Problem
If a line in the records contains the string "MATRIX", show that line.

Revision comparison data
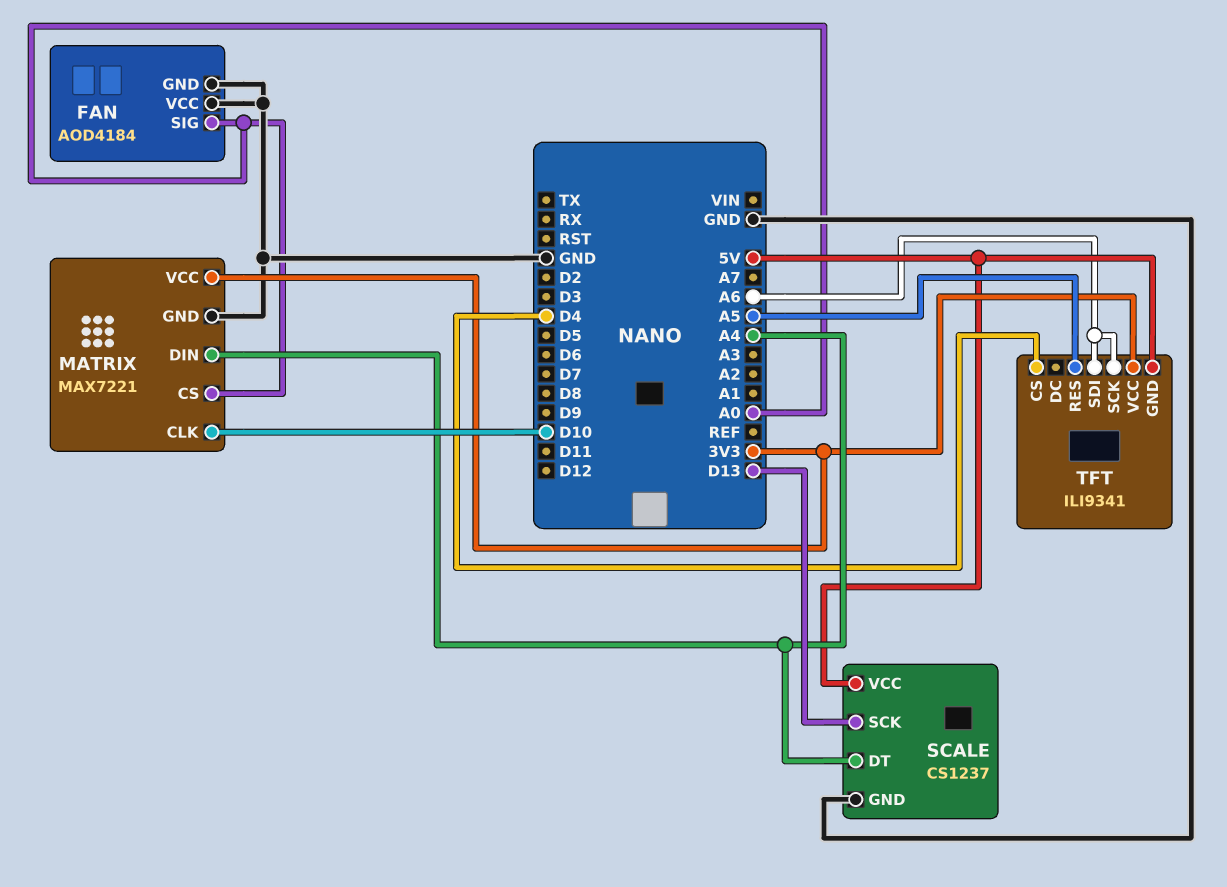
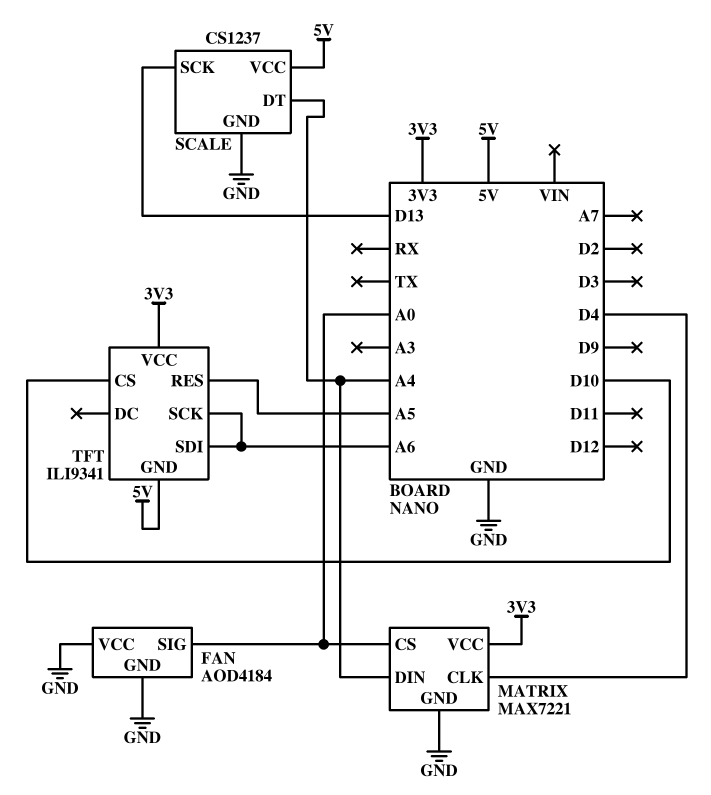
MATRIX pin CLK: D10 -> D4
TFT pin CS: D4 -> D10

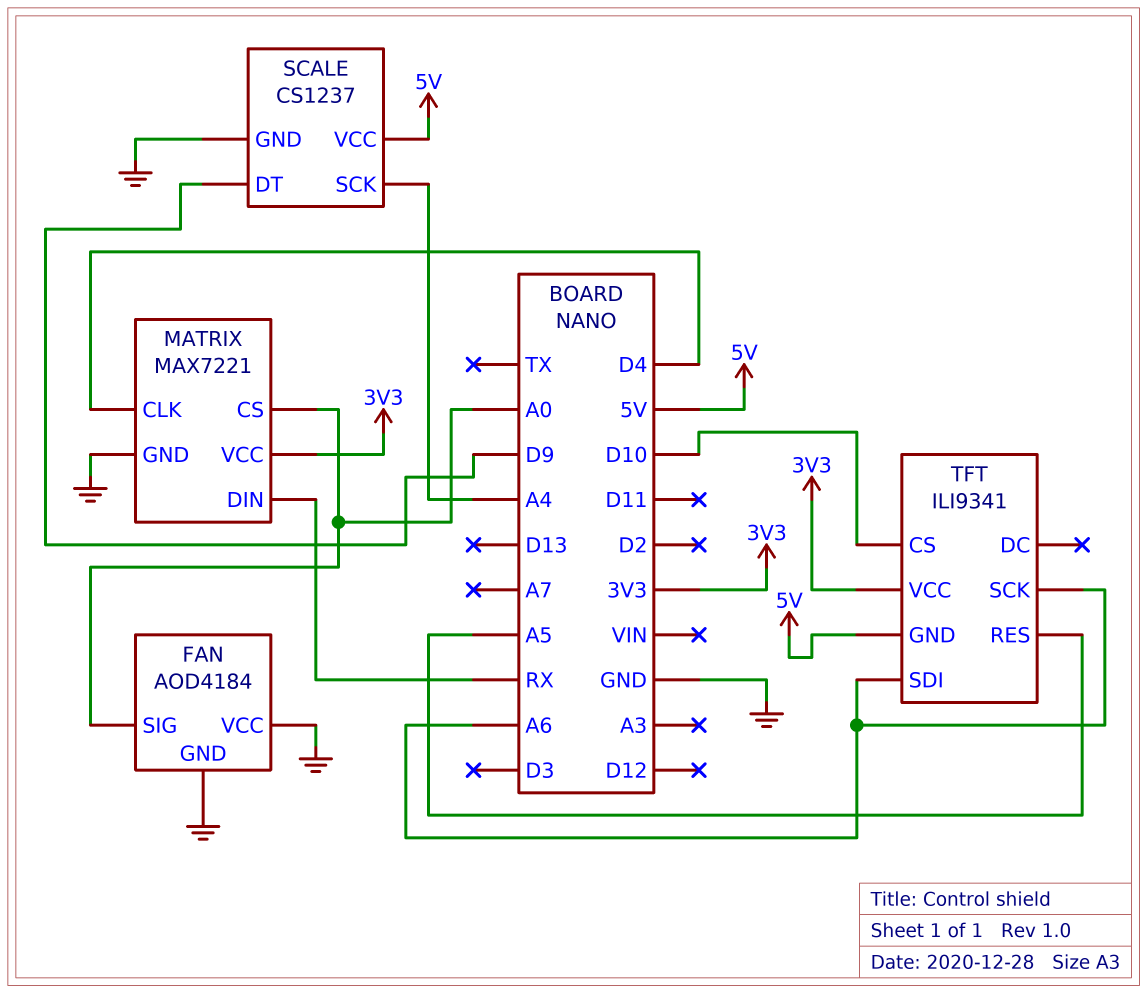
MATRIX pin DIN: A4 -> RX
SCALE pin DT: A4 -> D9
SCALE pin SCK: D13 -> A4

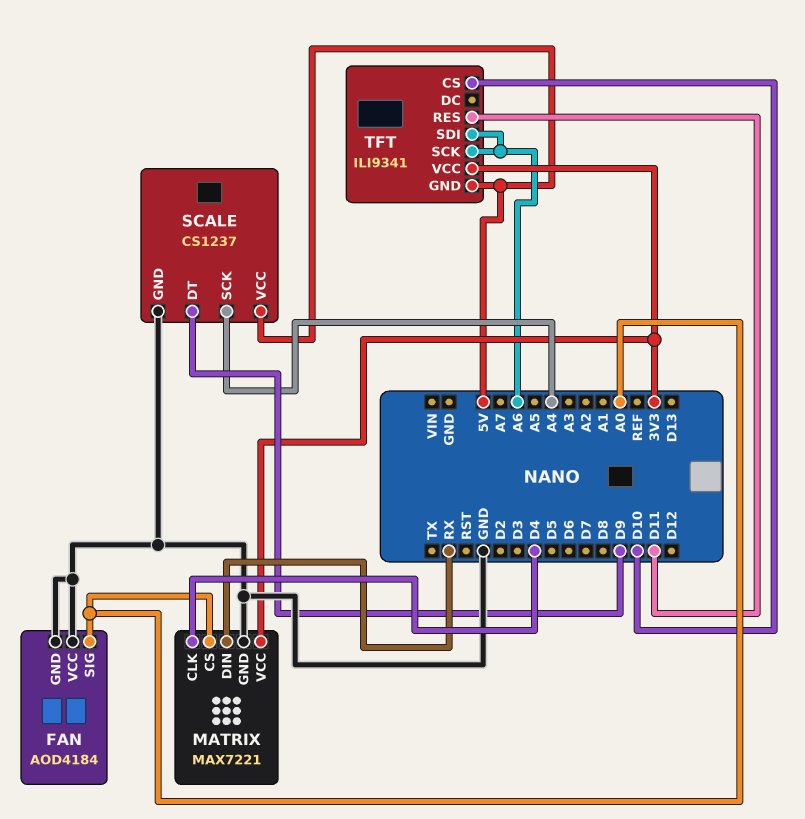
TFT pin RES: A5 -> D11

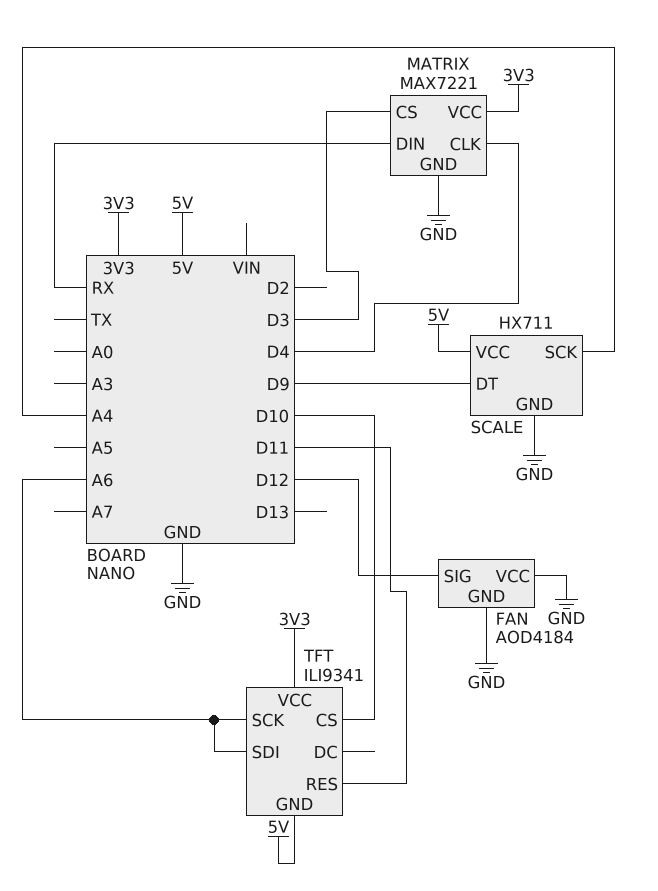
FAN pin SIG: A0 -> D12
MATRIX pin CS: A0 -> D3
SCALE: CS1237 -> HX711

Written solution
MATRIX pin CLK: D10 -> D4
MATRIX pin DIN: A4 -> RX
MATRIX pin CS: A0 -> D3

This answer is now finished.